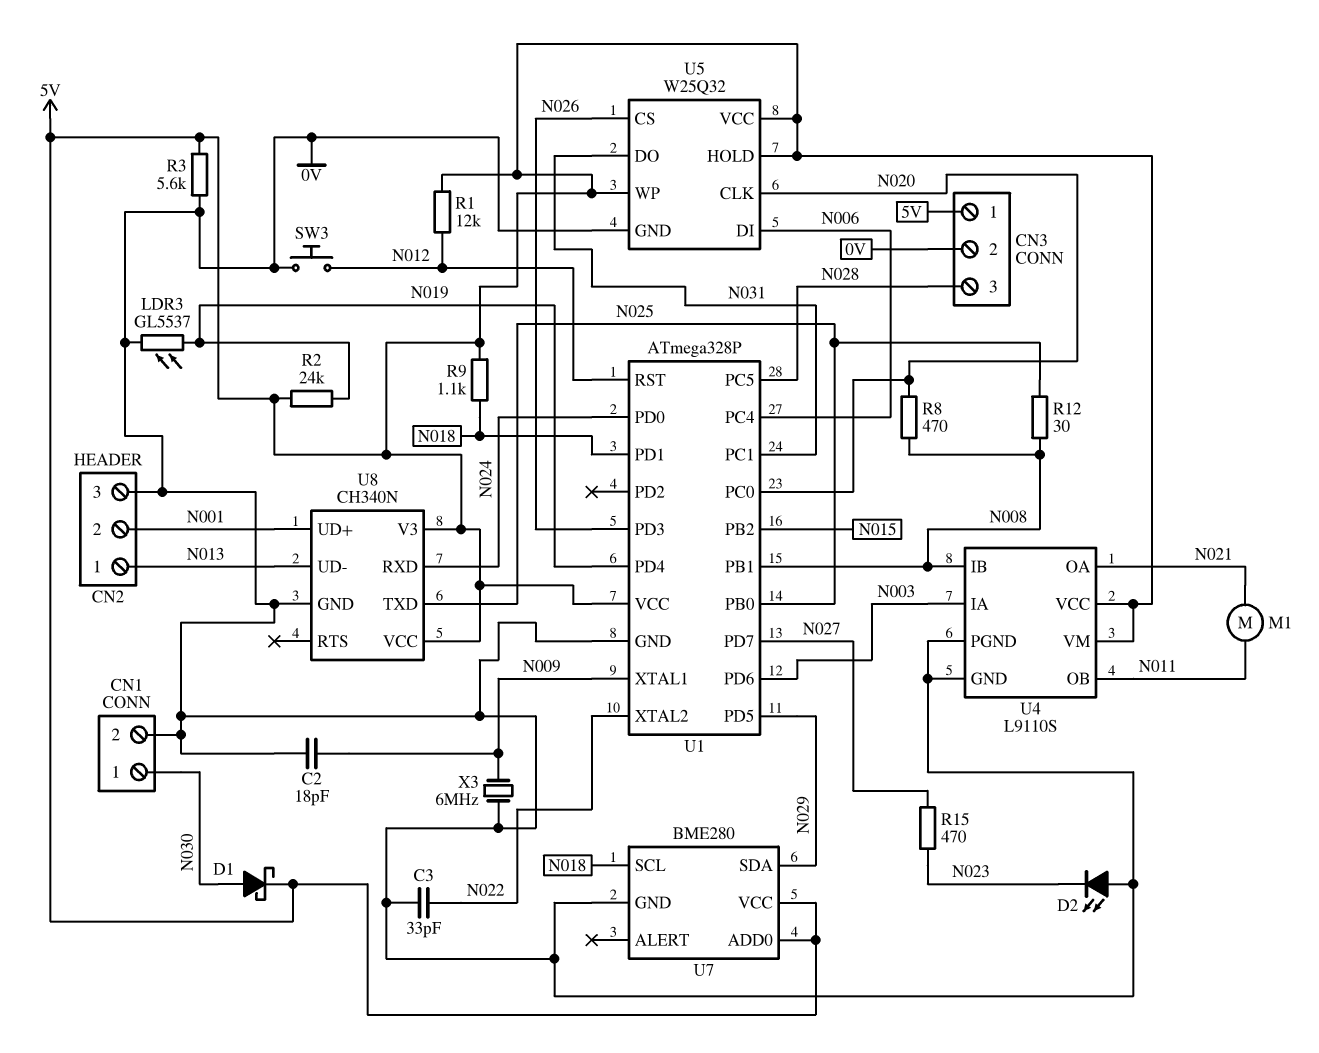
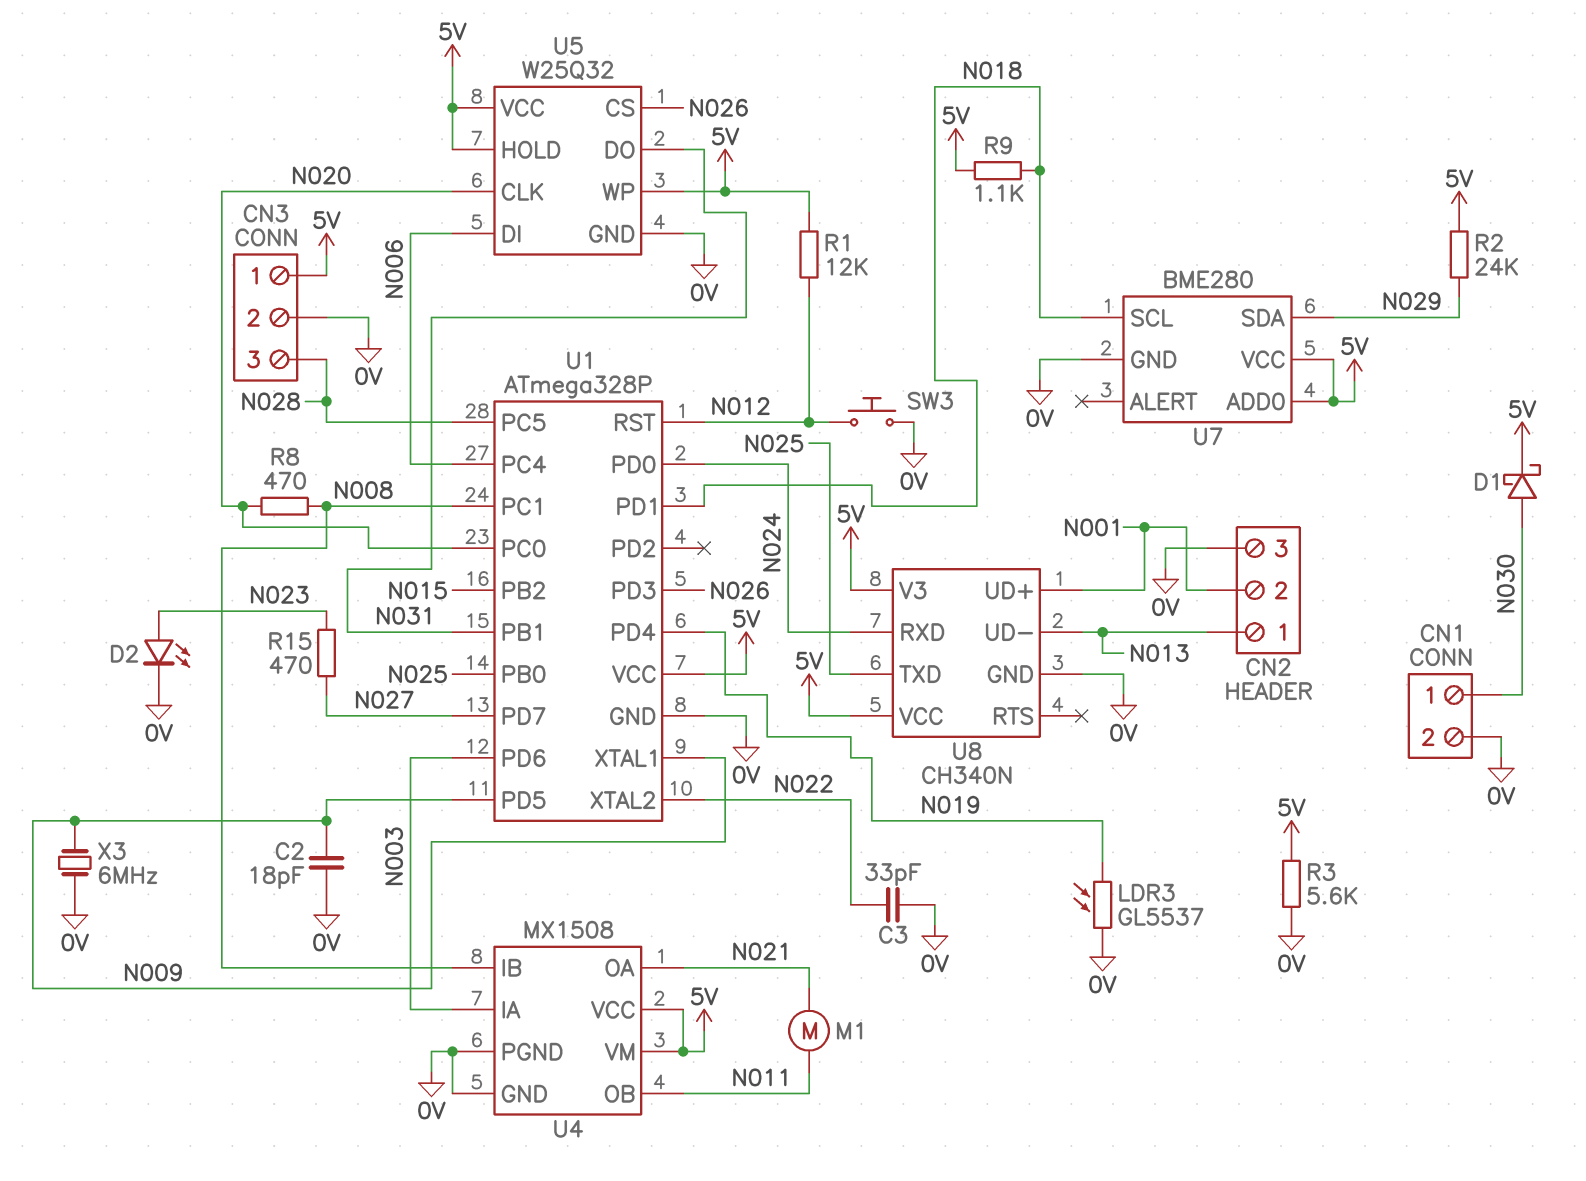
D2: LED (A 0V, K N023) -> LED (A N023, K 0V)
R2: 24k (5V, N019) -> 24k (5V, N029)
R12: 30 (N008, N025) -> none
U1 pin PB1: N008 -> N031
U1 pin PC1: N031 -> N008
U1 pin PD5: N029 -> N009
U4: L9110S -> MX1508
──────────────────────────────
PROBLEM REQUIREMENTS:
Print exactly the lines from the one containing "R12: 30 (N008, N025) -> none" through the last line of the records above, both included.

PROBLEM SOLUTION:
R12: 30 (N008, N025) -> none
U1 pin PB1: N008 -> N031
U1 pin PC1: N031 -> N008
U1 pin PD5: N029 -> N009
U4: L9110S -> MX1508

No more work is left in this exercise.